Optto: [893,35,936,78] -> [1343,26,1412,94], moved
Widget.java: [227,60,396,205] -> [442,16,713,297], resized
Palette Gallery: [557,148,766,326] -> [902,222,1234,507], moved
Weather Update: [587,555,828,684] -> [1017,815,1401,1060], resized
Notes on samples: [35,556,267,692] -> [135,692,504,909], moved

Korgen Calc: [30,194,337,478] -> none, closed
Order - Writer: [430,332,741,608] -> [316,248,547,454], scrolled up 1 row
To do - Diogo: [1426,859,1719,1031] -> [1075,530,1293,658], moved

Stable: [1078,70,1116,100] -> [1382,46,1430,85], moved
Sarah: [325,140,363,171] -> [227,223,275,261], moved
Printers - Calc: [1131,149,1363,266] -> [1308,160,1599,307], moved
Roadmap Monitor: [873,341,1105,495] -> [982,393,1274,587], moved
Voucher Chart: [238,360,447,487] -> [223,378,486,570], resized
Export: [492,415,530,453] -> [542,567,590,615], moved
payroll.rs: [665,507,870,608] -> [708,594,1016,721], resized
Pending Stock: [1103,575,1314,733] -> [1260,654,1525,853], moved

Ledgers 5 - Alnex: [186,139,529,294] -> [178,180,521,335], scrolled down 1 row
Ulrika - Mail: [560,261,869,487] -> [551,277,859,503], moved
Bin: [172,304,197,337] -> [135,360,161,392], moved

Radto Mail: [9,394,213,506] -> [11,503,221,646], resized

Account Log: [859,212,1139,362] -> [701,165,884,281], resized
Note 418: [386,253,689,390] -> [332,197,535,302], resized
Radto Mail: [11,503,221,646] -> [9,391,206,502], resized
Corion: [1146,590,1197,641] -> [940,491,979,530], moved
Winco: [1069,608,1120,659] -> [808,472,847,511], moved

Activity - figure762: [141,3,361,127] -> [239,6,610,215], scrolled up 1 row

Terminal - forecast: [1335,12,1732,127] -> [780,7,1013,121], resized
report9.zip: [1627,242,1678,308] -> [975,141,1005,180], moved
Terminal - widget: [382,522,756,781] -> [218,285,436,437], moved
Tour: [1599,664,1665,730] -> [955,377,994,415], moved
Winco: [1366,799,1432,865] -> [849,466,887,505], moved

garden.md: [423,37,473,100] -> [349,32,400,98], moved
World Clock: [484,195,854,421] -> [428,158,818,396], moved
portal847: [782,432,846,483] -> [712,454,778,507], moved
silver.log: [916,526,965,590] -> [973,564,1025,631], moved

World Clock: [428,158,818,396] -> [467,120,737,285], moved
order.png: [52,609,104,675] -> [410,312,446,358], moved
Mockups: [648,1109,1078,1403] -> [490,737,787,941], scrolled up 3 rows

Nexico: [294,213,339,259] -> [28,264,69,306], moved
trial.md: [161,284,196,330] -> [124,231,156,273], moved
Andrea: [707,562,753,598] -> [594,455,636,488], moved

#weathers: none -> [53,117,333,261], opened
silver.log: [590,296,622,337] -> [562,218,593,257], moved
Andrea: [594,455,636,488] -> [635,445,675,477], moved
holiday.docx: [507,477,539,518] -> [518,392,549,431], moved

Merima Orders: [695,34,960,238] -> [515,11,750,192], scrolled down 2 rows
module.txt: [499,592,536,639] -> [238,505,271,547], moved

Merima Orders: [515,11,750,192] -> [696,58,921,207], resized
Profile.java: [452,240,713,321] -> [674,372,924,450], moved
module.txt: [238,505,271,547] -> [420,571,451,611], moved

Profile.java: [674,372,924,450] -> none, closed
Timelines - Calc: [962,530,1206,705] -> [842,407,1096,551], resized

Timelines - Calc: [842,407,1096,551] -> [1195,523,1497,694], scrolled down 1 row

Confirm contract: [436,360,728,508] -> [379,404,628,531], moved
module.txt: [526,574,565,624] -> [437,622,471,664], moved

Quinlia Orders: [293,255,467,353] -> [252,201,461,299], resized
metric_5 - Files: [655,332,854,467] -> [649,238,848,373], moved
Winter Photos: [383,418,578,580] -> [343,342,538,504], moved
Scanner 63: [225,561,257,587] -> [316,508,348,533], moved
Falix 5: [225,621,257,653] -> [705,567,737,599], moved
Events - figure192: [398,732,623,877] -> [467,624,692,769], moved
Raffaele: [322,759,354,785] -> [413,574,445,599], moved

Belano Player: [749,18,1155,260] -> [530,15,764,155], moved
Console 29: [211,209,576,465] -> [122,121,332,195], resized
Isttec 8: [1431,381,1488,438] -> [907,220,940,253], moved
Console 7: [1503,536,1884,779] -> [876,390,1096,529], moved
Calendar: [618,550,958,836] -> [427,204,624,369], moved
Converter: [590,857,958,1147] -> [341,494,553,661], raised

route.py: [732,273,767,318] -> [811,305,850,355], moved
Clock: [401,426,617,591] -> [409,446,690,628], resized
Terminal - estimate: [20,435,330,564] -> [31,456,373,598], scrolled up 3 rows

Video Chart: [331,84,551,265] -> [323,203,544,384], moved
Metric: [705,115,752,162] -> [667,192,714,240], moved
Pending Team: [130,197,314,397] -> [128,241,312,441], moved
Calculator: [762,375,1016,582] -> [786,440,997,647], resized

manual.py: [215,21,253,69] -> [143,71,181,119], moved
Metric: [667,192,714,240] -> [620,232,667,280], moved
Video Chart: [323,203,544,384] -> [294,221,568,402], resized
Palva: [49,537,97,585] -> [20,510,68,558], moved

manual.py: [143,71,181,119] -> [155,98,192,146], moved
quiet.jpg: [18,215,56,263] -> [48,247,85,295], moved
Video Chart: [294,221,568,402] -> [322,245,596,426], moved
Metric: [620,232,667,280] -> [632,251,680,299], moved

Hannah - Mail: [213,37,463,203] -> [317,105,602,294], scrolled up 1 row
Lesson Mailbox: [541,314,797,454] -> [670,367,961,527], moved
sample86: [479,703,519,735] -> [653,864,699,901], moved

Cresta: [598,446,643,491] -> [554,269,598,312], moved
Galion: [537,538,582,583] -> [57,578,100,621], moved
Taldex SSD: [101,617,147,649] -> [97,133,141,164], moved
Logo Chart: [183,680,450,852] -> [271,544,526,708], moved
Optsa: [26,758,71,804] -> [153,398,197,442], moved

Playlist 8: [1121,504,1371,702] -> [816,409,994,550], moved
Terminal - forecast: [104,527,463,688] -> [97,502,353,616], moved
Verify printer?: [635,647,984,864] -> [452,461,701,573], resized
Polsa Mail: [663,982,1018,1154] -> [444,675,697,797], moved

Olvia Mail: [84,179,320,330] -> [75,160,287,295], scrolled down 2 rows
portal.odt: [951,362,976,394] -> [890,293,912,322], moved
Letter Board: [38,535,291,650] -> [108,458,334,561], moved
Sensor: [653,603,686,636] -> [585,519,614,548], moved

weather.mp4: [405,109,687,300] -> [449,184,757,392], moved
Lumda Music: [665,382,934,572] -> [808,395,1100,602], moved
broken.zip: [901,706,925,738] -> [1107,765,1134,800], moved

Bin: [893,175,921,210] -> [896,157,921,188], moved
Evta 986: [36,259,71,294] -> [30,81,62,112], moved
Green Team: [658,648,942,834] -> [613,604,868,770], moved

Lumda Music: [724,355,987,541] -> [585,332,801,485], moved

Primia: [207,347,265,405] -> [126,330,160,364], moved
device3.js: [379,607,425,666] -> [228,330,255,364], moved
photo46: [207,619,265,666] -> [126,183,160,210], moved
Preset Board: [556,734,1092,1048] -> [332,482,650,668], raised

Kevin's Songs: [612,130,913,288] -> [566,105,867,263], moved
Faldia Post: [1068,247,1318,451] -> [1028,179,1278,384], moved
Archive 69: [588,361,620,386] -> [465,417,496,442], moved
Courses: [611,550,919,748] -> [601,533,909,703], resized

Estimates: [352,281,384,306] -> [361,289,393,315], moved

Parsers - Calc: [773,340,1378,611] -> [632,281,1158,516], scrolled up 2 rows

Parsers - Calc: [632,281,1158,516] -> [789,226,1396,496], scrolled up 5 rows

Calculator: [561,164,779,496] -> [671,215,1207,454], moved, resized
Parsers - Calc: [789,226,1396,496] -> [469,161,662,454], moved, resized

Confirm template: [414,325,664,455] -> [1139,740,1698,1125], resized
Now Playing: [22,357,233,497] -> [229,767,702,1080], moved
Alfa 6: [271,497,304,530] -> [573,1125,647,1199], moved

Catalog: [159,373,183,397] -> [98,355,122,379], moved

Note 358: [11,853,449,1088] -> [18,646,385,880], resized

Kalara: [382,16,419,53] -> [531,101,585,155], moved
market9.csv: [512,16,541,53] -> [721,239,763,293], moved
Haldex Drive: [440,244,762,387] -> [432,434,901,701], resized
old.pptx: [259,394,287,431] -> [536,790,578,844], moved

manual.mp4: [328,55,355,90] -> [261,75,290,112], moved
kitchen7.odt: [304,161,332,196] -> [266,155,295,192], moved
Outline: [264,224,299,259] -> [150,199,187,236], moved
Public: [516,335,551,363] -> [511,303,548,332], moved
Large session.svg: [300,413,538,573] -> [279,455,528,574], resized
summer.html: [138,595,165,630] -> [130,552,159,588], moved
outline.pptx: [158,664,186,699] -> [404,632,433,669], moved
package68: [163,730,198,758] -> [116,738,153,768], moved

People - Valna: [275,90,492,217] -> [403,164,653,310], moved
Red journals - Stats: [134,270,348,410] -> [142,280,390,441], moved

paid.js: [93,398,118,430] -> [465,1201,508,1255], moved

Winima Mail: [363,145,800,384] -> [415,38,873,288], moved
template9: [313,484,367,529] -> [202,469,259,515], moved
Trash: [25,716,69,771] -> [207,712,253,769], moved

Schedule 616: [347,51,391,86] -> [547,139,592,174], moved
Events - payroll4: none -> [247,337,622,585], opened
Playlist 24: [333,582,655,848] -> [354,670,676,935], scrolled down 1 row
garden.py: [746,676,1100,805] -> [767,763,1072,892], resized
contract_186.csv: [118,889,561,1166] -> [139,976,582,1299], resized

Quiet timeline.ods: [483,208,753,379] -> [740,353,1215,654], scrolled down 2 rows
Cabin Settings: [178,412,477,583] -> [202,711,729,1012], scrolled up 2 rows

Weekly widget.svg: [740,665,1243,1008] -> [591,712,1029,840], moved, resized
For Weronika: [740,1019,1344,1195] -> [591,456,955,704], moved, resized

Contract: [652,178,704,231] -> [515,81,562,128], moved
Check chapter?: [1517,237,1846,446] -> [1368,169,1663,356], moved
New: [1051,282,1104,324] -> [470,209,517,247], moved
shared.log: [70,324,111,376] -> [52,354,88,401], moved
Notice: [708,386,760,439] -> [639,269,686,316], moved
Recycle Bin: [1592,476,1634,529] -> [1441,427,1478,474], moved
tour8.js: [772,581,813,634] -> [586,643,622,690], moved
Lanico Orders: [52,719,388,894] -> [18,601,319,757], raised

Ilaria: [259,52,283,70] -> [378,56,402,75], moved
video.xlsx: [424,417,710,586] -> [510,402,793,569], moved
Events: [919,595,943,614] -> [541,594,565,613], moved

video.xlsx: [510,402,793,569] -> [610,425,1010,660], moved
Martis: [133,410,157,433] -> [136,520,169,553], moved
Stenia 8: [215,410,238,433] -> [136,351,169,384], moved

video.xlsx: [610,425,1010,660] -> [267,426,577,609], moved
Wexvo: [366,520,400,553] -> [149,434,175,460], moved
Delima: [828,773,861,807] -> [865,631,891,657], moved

━━━━━━━━━━━━━━━━━━━━

WHAT YOU HAVE TO DO >> Go line by line through the records and copy those that contain the word "Terminal".

ANSWER SECTION >>
Terminal - forecast: [1335,12,1732,127] -> [780,7,1013,121], resized
Terminal - widget: [382,522,756,781] -> [218,285,436,437], moved
Terminal - estimate: [20,435,330,564] -> [31,456,373,598], scrolled up 3 rows
Terminal - forecast: [104,527,463,688] -> [97,502,353,616], moved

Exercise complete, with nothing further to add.